> **Work instruction**: The output must match the lines from the first line of the listing below through the line holding "building: [73,267,105,294] ->" exactly and must contain no pictures.

> **Exercise inputs**:

= = = = =

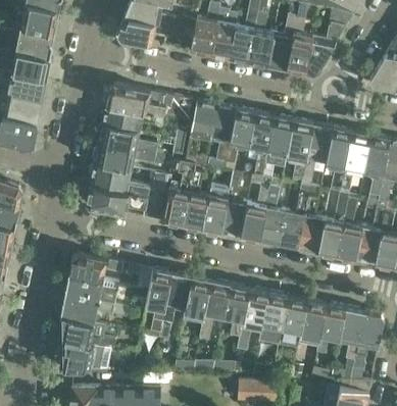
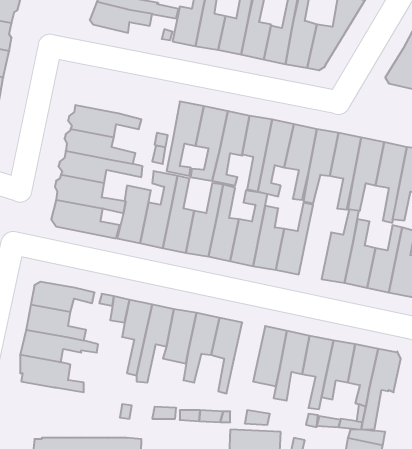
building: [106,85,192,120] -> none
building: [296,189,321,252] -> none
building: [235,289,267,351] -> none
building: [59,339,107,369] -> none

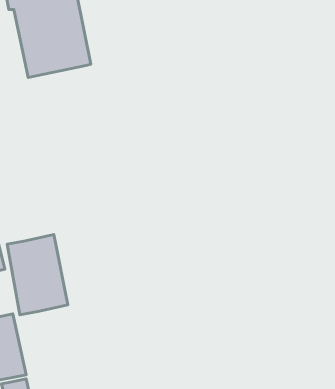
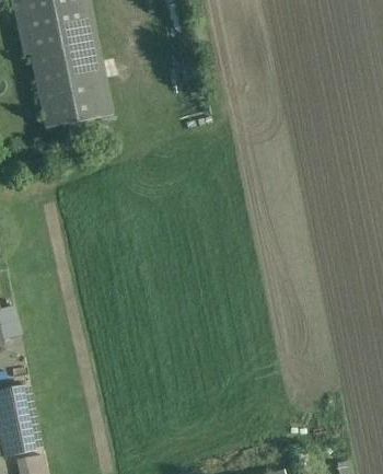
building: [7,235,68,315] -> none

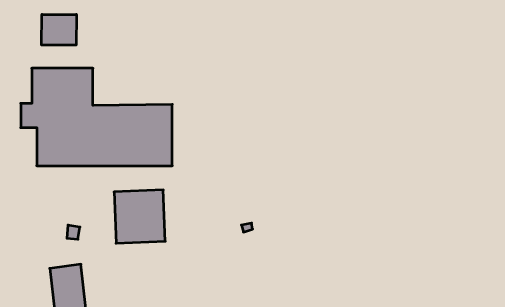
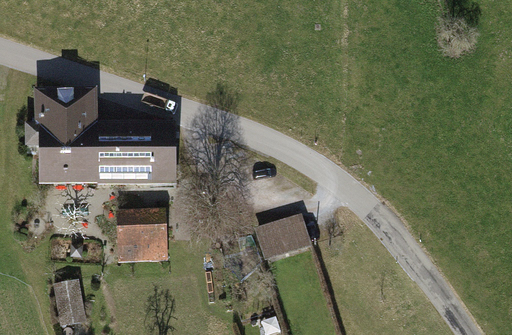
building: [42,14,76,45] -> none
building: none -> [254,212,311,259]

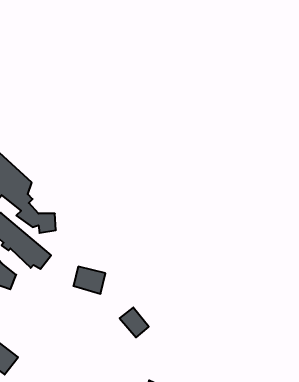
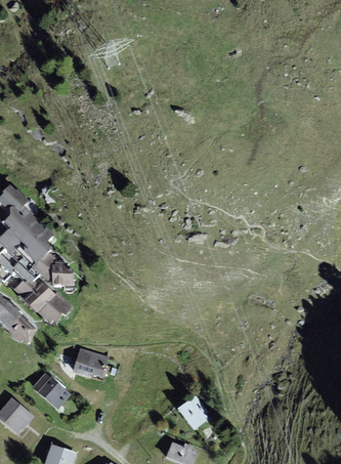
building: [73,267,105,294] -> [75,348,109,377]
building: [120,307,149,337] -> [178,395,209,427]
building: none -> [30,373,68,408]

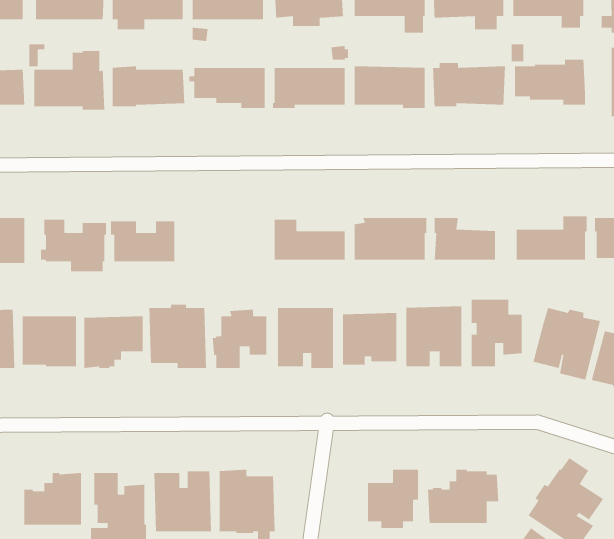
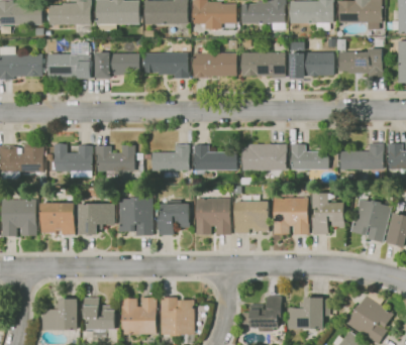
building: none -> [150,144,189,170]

= = = = =

> **Written answer**:
building: [106,85,192,120] -> none
building: [296,189,321,252] -> none
building: [235,289,267,351] -> none
building: [59,339,107,369] -> none

building: [7,235,68,315] -> none

building: [42,14,76,45] -> none
building: none -> [254,212,311,259]

building: [73,267,105,294] -> [75,348,109,377]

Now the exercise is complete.